(Object change listings)
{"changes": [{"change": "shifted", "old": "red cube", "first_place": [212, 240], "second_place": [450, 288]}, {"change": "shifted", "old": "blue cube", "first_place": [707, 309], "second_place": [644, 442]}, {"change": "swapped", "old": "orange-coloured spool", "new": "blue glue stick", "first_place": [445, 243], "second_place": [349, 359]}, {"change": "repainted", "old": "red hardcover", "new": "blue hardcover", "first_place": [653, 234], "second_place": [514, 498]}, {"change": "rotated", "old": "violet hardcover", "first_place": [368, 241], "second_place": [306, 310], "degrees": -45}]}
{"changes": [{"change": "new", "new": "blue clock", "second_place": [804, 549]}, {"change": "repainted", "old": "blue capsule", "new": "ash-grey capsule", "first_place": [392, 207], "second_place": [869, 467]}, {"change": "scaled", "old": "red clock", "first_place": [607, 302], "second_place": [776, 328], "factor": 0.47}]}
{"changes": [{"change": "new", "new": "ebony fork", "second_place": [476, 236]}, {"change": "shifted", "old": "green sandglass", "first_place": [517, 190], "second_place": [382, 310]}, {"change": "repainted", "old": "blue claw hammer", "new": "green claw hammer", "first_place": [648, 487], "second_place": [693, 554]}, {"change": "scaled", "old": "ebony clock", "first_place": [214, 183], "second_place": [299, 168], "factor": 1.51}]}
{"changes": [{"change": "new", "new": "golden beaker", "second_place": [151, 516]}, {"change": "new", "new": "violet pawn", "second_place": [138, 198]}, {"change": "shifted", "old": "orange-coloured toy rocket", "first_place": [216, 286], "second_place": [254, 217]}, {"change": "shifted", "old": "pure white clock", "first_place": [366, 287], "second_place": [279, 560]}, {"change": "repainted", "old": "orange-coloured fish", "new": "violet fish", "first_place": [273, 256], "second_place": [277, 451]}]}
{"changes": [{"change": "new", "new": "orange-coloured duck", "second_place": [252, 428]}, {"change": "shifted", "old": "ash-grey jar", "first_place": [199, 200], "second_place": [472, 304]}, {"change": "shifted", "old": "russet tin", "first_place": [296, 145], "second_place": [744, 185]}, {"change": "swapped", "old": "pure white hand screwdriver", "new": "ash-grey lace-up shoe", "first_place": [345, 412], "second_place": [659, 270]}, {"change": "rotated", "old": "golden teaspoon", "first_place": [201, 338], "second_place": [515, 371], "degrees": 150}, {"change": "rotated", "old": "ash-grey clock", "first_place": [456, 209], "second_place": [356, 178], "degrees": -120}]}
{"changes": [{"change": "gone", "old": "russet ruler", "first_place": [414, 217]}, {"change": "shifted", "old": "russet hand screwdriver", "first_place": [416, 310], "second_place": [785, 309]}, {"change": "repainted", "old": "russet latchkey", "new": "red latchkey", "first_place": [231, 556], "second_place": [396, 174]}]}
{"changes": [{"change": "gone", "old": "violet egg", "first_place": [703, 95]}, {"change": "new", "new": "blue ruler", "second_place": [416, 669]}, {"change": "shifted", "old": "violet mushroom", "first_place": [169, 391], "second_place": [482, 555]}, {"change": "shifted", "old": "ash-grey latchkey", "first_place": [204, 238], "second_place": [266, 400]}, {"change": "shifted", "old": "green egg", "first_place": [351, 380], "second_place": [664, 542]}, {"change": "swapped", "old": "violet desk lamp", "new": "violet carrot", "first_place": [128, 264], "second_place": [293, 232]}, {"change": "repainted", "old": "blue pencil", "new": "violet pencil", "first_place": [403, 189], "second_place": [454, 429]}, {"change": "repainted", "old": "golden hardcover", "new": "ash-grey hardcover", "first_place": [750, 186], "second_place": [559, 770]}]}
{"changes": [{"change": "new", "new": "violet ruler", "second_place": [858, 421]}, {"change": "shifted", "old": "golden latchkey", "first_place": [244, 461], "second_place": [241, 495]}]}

Problem requirements » Exactly as written, give the records again.

Answer to this task »
{"changes": [{"change": "shifted", "old": "red cube", "first_place": [212, 240], "second_place": [450, 288]}, {"change": "shifted", "old": "blue cube", "first_place": [707, 309], "second_place": [644, 442]}, {"change": "swapped", "old": "orange-coloured spool", "new": "blue glue stick", "first_place": [445, 243], "second_place": [349, 359]}, {"change": "repainted", "old": "red hardcover", "new": "blue hardcover", "first_place": [653, 234], "second_place": [514, 498]}, {"change": "rotated", "old": "violet hardcover", "first_place": [368, 241], "second_place": [306, 310], "degrees": -45}]}
{"changes": [{"change": "new", "new": "blue clock", "second_place": [804, 549]}, {"change": "repainted", "old": "blue capsule", "new": "ash-grey capsule", "first_place": [392, 207], "second_place": [869, 467]}, {"change": "scaled", "old": "red clock", "first_place": [607, 302], "second_place": [776, 328], "factor": 0.47}]}
{"changes": [{"change": "new", "new": "ebony fork", "second_place": [476, 236]}, {"change": "shifted", "old": "green sandglass", "first_place": [517, 190], "second_place": [382, 310]}, {"change": "repainted", "old": "blue claw hammer", "new": "green claw hammer", "first_place": [648, 487], "second_place": [693, 554]}, {"change": "scaled", "old": "ebony clock", "first_place": [214, 183], "second_place": [299, 168], "factor": 1.51}]}
{"changes": [{"change": "new", "new": "golden beaker", "second_place": [151, 516]}, {"change": "new", "new": "violet pawn", "second_place": [138, 198]}, {"change": "shifted", "old": "orange-coloured toy rocket", "first_place": [216, 286], "second_place": [254, 217]}, {"change": "shifted", "old": "pure white clock", "first_place": [366, 287], "second_place": [279, 560]}, {"change": "repainted", "old": "orange-coloured fish", "new": "violet fish", "first_place": [273, 256], "second_place": [277, 451]}]}
{"changes": [{"change": "new", "new": "orange-coloured duck", "second_place": [252, 428]}, {"change": "shifted", "old": "ash-grey jar", "first_place": [199, 200], "second_place": [472, 304]}, {"change": "shifted", "old": "russet tin", "first_place": [296, 145], "second_place": [744, 185]}, {"change": "swapped", "old": "pure white hand screwdriver", "new": "ash-grey lace-up shoe", "first_place": [345, 412], "second_place": [659, 270]}, {"change": "rotated", "old": "golden teaspoon", "first_place": [201, 338], "second_place": [515, 371], "degrees": 150}, {"change": "rotated", "old": "ash-grey clock", "first_place": [456, 209], "second_place": [356, 178], "degrees": -120}]}
{"changes": [{"change": "gone", "old": "russet ruler", "first_place": [414, 217]}, {"change": "shifted", "old": "russet hand screwdriver", "first_place": [416, 310], "second_place": [785, 309]}, {"change": "repainted", "old": "russet latchkey", "new": "red latchkey", "first_place": [231, 556], "second_place": [396, 174]}]}
{"changes": [{"change": "gone", "old": "violet egg", "first_place": [703, 95]}, {"change": "new", "new": "blue ruler", "second_place": [416, 669]}, {"change": "shifted", "old": "violet mushroom", "first_place": [169, 391], "second_place": [482, 555]}, {"change": "shifted", "old": "ash-grey latchkey", "first_place": [204, 238], "second_place": [266, 400]}, {"change": "shifted", "old": "green egg", "first_place": [351, 380], "second_place": [664, 542]}, {"change": "swapped", "old": "violet desk lamp", "new": "violet carrot", "first_place": [128, 264], "second_place": [293, 232]}, {"change": "repainted", "old": "blue pencil", "new": "violet pencil", "first_place": [403, 189], "second_place": [454, 429]}, {"change": "repainted", "old": "golden hardcover", "new": "ash-grey hardcover", "first_place": [750, 186], "second_place": [559, 770]}]}
{"changes": [{"change": "new", "new": "violet ruler", "second_place": [858, 421]}, {"change": "shifted", "old": "golden latchkey", "first_place": [244, 461], "second_place": [241, 495]}]}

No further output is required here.